┌──

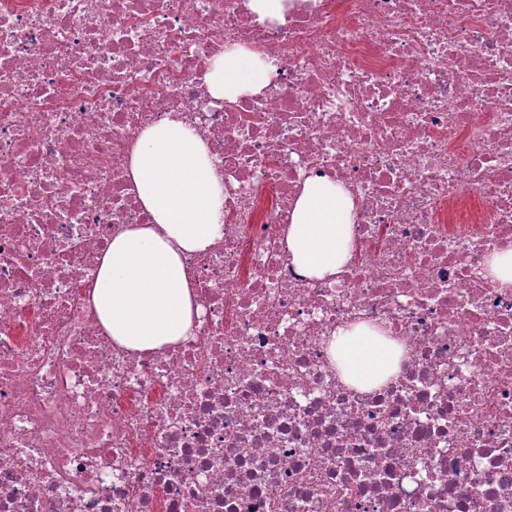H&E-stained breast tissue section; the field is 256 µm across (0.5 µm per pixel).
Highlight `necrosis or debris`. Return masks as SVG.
<instances>
[{
	"label": "necrosis or debris",
	"instance_id": "1",
	"mask_svg": "<svg viewBox=\"0 0 512 512\" xmlns=\"http://www.w3.org/2000/svg\"><path fill=\"white\" fill-rule=\"evenodd\" d=\"M249 2L0 0V512H512V0ZM239 46L270 82L214 98ZM172 113L224 223L190 335L133 352L91 286ZM317 176L355 206L325 279L286 243ZM361 323L403 349L368 391L331 355ZM285 2V0H251L250 7L260 20H283L286 10ZM487 275L498 288H512V247L492 255L487 262Z\"/></svg>",
	"mask_w": 512,
	"mask_h": 512
}]
</instances>
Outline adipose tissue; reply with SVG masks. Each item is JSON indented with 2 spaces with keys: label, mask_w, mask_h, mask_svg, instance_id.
Returning a JSON list of instances; mask_svg holds the SVG:
<instances>
[{
  "label": "adipose tissue",
  "mask_w": 512,
  "mask_h": 512,
  "mask_svg": "<svg viewBox=\"0 0 512 512\" xmlns=\"http://www.w3.org/2000/svg\"><path fill=\"white\" fill-rule=\"evenodd\" d=\"M272 66L237 48L216 58L207 74L212 95L233 100L265 88ZM131 176L153 221L113 236L100 259L92 301L101 326L119 346L152 352L188 336L197 315L184 258L205 251L222 229L224 187L207 145L178 117L147 129L133 152ZM354 204L325 177L308 179L288 226L297 272L336 275L350 257ZM331 354L343 379L363 390L394 372L400 350L365 326L338 330Z\"/></svg>",
  "instance_id": "1"
}]
</instances>
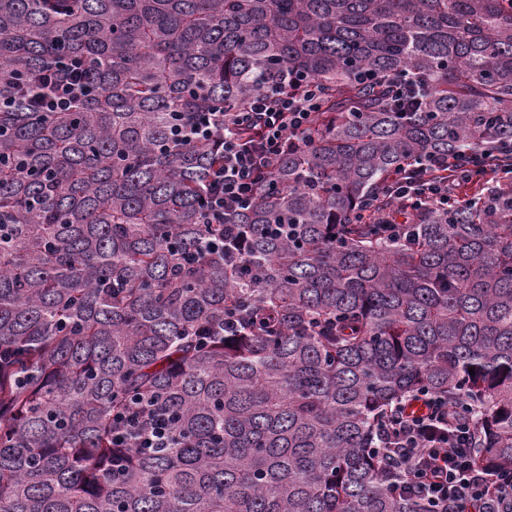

└──

▶ **WORK INSTRUCTIONS**:
Reproduce the whole listing above word for word, but not its pictures.

▶ **TASK SOLUTION**:
H&E-stained breast tissue section; the field is 256 µm across (0.5 µm per pixel).
Highlight `necrosis or debris`. Return masks as SVG.
<instances>
[{
	"label": "necrosis or debris",
	"instance_id": "1",
	"mask_svg": "<svg viewBox=\"0 0 512 512\" xmlns=\"http://www.w3.org/2000/svg\"><path fill=\"white\" fill-rule=\"evenodd\" d=\"M249 2L0 0V512H512V0ZM239 46L270 82L214 98ZM172 113L224 223L190 335L133 352L91 286ZM317 176L355 206L325 279L286 243ZM361 323L403 349L368 391L331 355ZM285 2V0H251L250 7L260 20H283L286 10ZM487 275L498 288H512V247L492 255L487 262Z\"/></svg>",
	"mask_w": 512,
	"mask_h": 512
}]
</instances>
Outline adipose tissue; reply with SVG masks. Each item is JSON indented with 2 spaces with keys: label, mask_w, mask_h, mask_svg, instance_id.
Returning a JSON list of instances; mask_svg holds the SVG:
<instances>
[{
  "label": "adipose tissue",
  "mask_w": 512,
  "mask_h": 512,
  "mask_svg": "<svg viewBox=\"0 0 512 512\" xmlns=\"http://www.w3.org/2000/svg\"><path fill=\"white\" fill-rule=\"evenodd\" d=\"M272 66L237 48L216 58L207 74L212 95L233 100L265 88ZM131 176L153 221L113 236L100 259L92 301L101 326L119 346L152 352L188 336L197 315L184 258L205 251L222 229L224 187L207 145L178 117L147 129L133 152ZM354 204L325 177L308 179L288 226L297 272L336 275L350 257ZM331 354L343 379L363 390L394 372L400 350L365 326L338 330Z\"/></svg>",
  "instance_id": "1"
}]
</instances>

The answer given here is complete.